Directions:
Restate word for word all of the lines below, with each image left out.

(Image sets with object changes)
────────
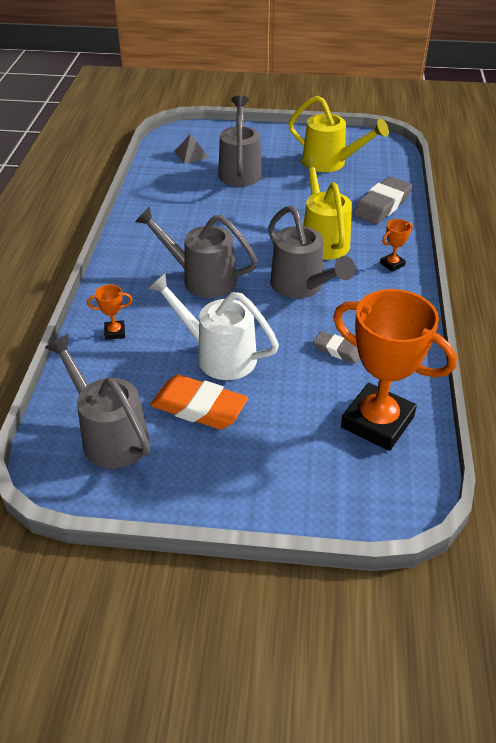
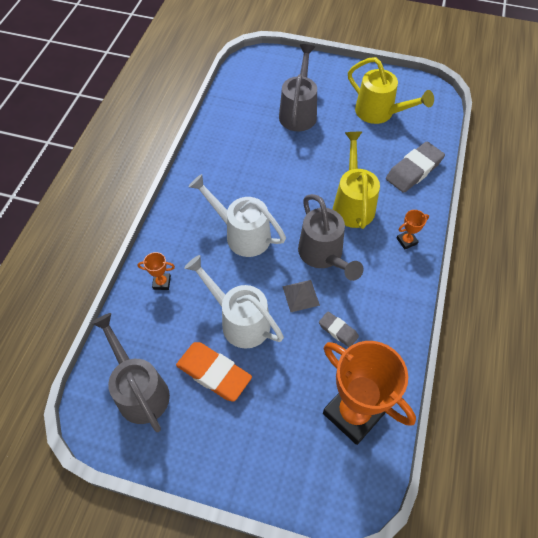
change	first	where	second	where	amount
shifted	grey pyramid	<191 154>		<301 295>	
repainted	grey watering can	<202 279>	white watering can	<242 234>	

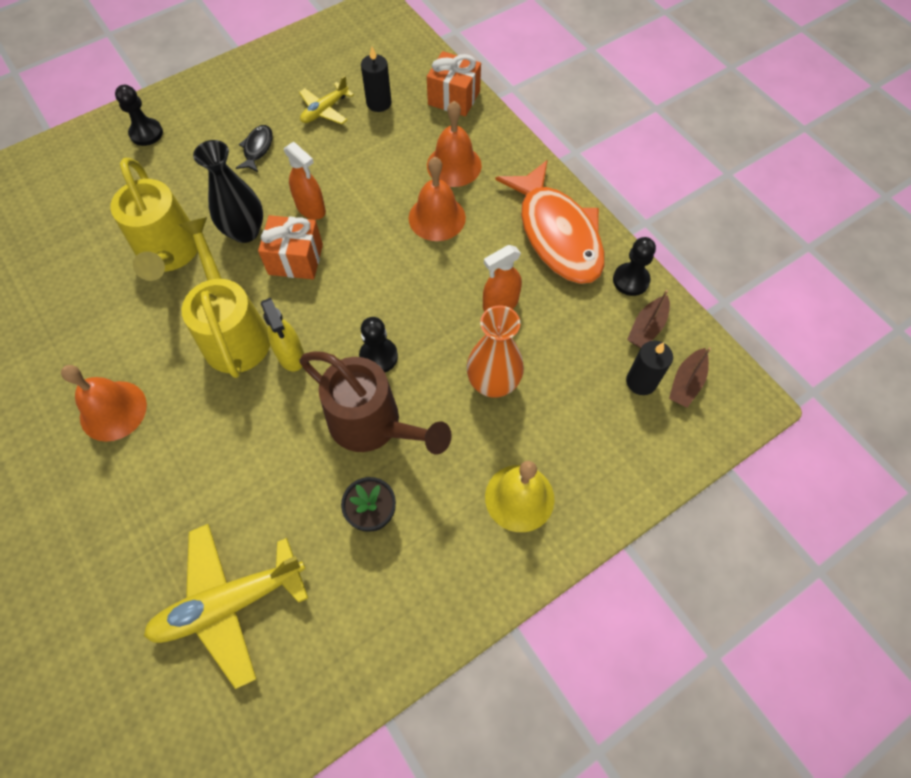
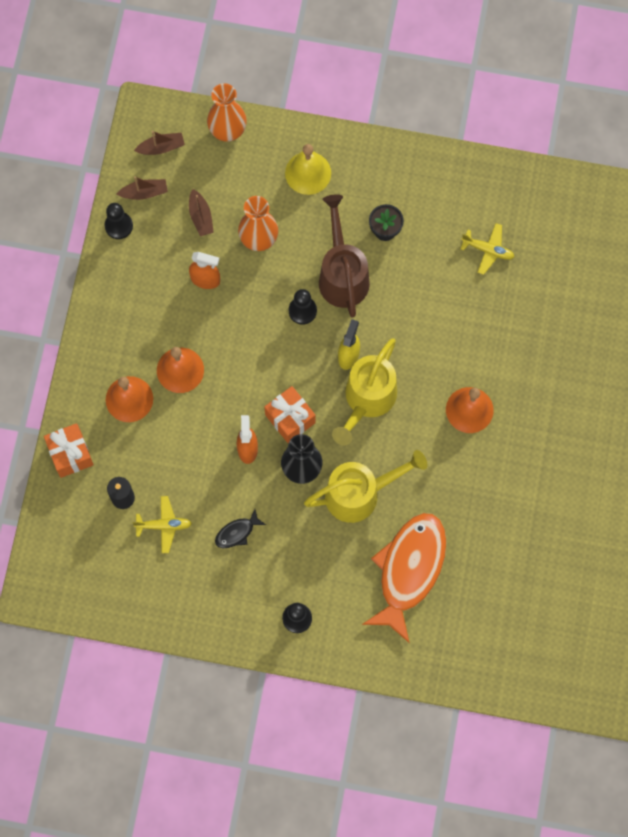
change	first	where	second	where	amount
rotated	yellow watering can	<169 254>		<360 494>	45 degrees clockwise
shifted	orange fish	<557 234>		<409 570>	
gone	black candle	<641 381>			
scaled	yellow plane	<229 603>		<488 250>	x0.55
new			orange vase	<227 131>	
new			brown boat	<201 217>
────────
Answer space:
change	first	where	second	where	amount
shifted	grey pyramid	<191 154>		<301 295>	
repainted	grey watering can	<202 279>	white watering can	<242 234>	

change	first	where	second	where	amount
rotated	yellow watering can	<169 254>		<360 494>	45 degrees clockwise
shifted	orange fish	<557 234>		<409 570>	
gone	black candle	<641 381>			
scaled	yellow plane	<229 603>		<488 250>	x0.55
new			orange vase	<227 131>	
new			brown boat	<201 217>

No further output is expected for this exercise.